PROVIDED DATA Start Marker
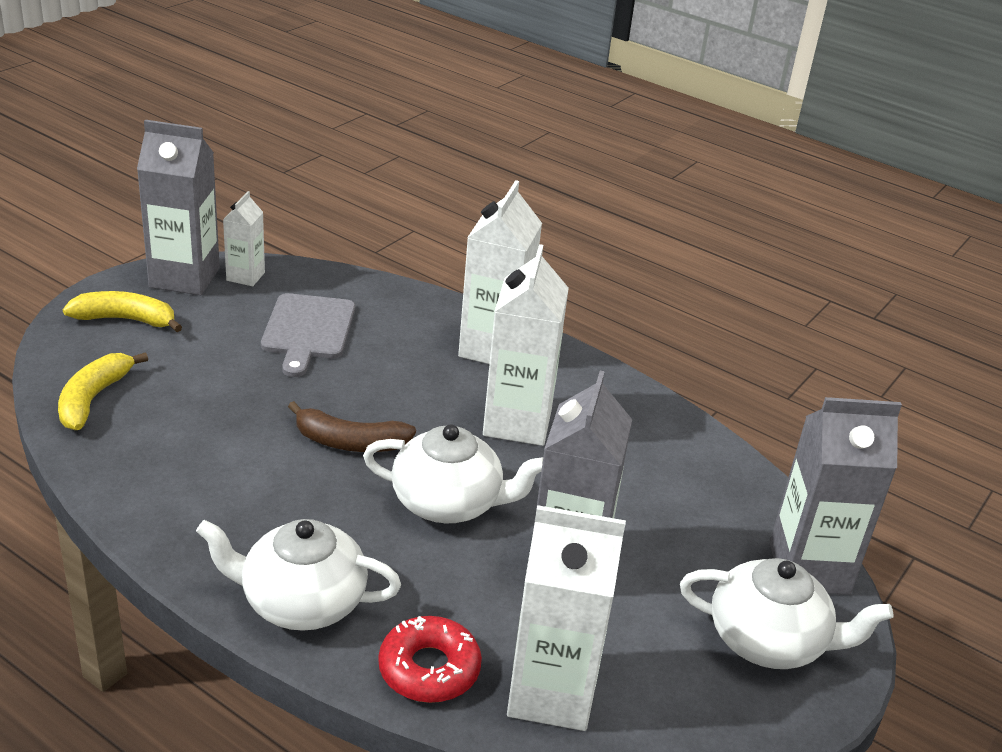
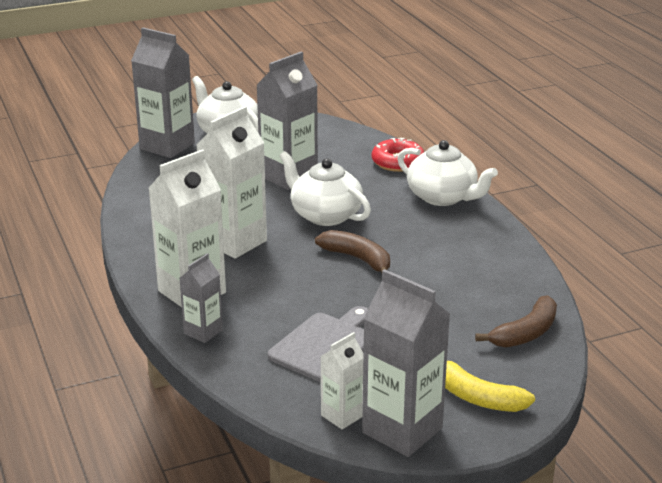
camera: 145 degrees left, 5 degrees down
yellow banana [58,352,148,430] -> brown banana [475,296,557,348]
white carton [507,505,626,731] -> none
none -> grey carton [180,253,223,343]

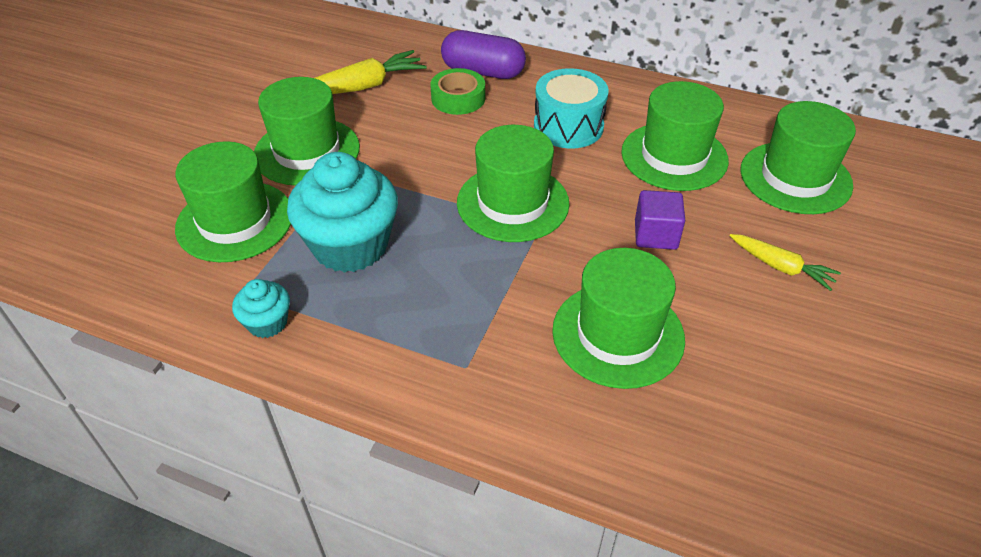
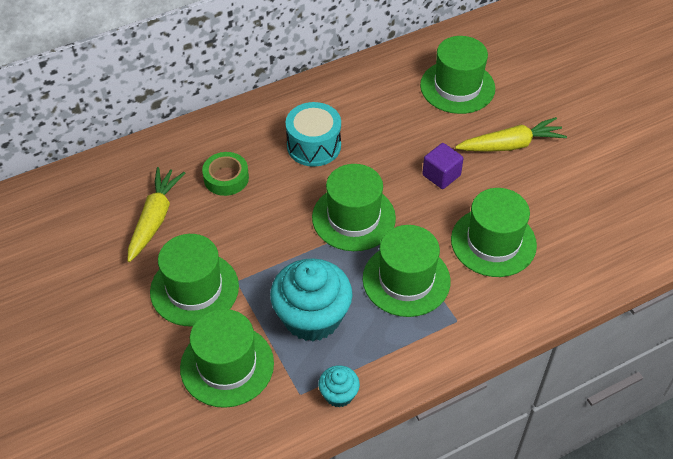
camera: 50 degrees left, 5 degrees up
purple capsule [441,30,526,79] -> none
green hat [621,81,729,191] -> green hat moved to [363,225,451,317]
yellow carrot [730,234,841,291] -> yellow carrot [455,117,567,152], size x1.57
PROVIDED DATA End Marker
EXERCISE —
Go through the entries above and copy each line with "yellow" in it.

ANSWER SECTION —
yellow banana [58,352,148,430] -> brown banana [475,296,557,348]
yellow carrot [730,234,841,291] -> yellow carrot [455,117,567,152], size x1.57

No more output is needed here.